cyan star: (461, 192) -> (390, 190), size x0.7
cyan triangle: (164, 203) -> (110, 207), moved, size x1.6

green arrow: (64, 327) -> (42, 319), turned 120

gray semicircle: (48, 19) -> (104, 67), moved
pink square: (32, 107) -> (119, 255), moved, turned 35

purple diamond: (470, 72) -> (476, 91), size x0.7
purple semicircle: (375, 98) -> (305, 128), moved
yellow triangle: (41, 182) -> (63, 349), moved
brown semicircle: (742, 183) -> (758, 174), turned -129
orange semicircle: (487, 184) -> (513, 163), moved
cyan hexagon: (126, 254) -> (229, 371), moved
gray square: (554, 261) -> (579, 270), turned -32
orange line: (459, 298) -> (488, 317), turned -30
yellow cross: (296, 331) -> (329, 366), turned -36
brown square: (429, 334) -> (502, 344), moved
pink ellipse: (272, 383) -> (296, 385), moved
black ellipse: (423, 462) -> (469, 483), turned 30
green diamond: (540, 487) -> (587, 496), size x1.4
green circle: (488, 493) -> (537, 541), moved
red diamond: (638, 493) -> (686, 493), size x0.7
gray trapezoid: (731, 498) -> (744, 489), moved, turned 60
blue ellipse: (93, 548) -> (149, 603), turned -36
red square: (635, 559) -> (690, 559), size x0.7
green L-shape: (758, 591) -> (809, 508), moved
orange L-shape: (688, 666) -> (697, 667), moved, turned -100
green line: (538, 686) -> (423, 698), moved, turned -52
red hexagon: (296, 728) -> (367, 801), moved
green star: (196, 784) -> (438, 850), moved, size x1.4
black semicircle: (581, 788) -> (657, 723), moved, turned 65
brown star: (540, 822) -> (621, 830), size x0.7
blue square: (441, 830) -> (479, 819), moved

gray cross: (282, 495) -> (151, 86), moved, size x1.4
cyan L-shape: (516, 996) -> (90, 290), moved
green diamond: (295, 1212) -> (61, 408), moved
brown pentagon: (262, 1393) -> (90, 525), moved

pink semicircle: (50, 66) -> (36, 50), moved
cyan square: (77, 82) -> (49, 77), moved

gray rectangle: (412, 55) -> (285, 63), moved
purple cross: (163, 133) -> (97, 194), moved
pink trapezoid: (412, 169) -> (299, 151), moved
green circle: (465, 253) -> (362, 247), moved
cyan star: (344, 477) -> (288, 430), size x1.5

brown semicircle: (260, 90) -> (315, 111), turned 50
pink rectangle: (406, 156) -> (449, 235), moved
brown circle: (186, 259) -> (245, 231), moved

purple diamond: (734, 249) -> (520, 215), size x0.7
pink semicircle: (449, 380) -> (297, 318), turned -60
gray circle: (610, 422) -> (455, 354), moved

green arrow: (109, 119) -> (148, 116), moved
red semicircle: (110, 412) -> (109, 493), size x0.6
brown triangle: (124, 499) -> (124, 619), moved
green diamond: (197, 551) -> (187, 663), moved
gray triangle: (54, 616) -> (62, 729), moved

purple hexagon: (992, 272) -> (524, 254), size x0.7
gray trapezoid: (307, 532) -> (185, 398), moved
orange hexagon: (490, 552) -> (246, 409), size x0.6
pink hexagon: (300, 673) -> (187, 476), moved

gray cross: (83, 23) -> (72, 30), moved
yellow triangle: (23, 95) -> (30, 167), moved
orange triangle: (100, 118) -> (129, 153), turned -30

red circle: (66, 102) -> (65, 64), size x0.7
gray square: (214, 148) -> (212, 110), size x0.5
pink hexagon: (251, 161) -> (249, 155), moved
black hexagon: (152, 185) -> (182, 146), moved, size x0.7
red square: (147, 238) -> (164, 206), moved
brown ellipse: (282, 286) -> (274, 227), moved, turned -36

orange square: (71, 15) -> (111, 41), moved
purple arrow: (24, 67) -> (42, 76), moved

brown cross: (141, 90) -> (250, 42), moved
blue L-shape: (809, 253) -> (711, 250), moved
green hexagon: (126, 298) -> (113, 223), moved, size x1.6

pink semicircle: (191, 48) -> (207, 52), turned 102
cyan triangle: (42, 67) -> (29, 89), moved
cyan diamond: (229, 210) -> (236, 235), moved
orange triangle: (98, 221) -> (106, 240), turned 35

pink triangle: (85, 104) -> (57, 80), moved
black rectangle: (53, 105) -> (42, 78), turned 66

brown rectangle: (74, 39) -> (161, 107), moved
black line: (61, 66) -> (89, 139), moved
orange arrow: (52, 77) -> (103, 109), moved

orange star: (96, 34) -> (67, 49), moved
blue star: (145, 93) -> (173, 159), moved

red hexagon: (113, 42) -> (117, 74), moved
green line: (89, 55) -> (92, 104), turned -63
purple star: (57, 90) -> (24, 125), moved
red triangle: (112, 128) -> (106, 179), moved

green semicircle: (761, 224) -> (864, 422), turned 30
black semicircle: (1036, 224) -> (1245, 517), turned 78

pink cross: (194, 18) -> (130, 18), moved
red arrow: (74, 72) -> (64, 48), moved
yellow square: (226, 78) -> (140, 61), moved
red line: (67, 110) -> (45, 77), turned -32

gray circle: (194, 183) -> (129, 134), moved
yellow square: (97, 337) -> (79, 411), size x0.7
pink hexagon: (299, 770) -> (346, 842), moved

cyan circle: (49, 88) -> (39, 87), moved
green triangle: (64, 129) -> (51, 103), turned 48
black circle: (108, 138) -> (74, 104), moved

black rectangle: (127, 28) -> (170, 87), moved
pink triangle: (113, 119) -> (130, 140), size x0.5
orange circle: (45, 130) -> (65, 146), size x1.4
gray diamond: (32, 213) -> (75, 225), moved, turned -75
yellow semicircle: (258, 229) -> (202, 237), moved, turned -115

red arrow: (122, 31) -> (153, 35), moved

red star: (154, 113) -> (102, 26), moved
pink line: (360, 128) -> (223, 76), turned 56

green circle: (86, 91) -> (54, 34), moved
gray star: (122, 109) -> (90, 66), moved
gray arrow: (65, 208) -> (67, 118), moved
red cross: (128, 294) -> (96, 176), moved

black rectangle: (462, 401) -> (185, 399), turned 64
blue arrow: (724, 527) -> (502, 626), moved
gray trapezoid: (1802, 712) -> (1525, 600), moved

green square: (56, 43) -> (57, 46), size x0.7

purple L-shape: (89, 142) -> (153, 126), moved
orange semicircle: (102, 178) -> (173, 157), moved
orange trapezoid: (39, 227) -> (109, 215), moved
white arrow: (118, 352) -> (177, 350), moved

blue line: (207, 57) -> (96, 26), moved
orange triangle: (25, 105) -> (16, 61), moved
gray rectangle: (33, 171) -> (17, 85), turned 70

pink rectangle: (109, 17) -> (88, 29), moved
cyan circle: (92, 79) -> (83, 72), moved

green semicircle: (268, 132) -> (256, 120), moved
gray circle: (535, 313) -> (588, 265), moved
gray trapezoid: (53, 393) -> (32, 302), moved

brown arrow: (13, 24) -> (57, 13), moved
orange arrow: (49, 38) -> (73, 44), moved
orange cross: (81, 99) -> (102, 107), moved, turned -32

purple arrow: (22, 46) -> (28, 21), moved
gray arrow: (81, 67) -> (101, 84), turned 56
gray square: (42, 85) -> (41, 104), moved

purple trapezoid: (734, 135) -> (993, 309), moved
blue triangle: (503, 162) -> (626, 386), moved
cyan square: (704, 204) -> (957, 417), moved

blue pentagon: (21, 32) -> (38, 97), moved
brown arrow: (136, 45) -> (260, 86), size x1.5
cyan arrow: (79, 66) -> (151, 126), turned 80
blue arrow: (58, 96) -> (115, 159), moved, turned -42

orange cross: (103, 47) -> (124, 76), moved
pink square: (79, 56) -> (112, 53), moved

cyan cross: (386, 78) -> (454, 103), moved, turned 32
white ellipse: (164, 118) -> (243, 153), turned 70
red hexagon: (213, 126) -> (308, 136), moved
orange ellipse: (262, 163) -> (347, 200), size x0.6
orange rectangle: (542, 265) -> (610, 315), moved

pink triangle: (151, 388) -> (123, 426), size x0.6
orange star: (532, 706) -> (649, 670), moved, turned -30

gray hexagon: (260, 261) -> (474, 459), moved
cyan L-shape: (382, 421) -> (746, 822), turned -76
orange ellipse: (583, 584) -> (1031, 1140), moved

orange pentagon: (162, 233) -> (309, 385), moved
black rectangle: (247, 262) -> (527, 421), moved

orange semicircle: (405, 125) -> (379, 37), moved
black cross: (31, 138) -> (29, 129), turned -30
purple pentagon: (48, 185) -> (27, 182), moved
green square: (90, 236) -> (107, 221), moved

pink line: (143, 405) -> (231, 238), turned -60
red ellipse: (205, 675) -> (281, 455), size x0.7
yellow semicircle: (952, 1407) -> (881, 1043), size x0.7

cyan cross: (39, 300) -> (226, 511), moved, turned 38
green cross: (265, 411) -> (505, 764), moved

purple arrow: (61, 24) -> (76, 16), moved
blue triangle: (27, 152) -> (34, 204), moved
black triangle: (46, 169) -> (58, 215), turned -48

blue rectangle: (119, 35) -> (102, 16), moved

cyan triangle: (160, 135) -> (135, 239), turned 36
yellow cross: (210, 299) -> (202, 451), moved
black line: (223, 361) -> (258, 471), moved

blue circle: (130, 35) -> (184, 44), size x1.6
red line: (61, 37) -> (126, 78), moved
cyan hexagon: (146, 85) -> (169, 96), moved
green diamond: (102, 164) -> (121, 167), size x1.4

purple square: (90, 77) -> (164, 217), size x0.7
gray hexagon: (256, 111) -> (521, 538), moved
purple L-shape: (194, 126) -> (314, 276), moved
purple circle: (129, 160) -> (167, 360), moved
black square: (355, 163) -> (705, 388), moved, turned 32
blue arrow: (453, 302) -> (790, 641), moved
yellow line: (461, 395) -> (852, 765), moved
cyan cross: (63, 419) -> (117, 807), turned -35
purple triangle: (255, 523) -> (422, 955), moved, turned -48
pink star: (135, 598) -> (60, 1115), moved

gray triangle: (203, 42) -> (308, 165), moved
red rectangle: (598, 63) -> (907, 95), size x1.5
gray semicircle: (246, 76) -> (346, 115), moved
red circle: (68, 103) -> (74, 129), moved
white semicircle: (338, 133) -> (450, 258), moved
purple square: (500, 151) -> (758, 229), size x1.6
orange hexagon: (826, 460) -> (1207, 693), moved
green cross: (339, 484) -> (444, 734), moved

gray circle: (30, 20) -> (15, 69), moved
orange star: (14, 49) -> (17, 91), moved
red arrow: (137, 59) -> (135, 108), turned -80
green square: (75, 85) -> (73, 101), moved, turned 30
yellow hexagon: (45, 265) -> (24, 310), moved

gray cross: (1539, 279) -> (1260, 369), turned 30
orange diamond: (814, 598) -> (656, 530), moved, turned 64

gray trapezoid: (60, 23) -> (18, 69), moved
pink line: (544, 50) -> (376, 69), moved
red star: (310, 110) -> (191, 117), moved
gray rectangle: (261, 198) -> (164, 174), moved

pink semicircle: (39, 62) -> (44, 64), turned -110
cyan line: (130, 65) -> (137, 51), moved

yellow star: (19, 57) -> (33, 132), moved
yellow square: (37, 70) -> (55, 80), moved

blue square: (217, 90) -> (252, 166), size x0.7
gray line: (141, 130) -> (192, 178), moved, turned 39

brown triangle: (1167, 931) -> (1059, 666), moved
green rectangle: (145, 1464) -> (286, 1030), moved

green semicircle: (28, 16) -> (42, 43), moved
^^^^
Referring to the material above, set down exactly the lines between the line with "pink cross: (194, 18) -> (130, 18), moved" and the line with "green triangle: (64, 129)", inclusive, and no other lines.

> [EXERCISE RESPONSE]:
pink cross: (194, 18) -> (130, 18), moved
red arrow: (74, 72) -> (64, 48), moved
yellow square: (226, 78) -> (140, 61), moved
red line: (67, 110) -> (45, 77), turned -32

gray circle: (194, 183) -> (129, 134), moved
yellow square: (97, 337) -> (79, 411), size x0.7
pink hexagon: (299, 770) -> (346, 842), moved

cyan circle: (49, 88) -> (39, 87), moved
green triangle: (64, 129) -> (51, 103), turned 48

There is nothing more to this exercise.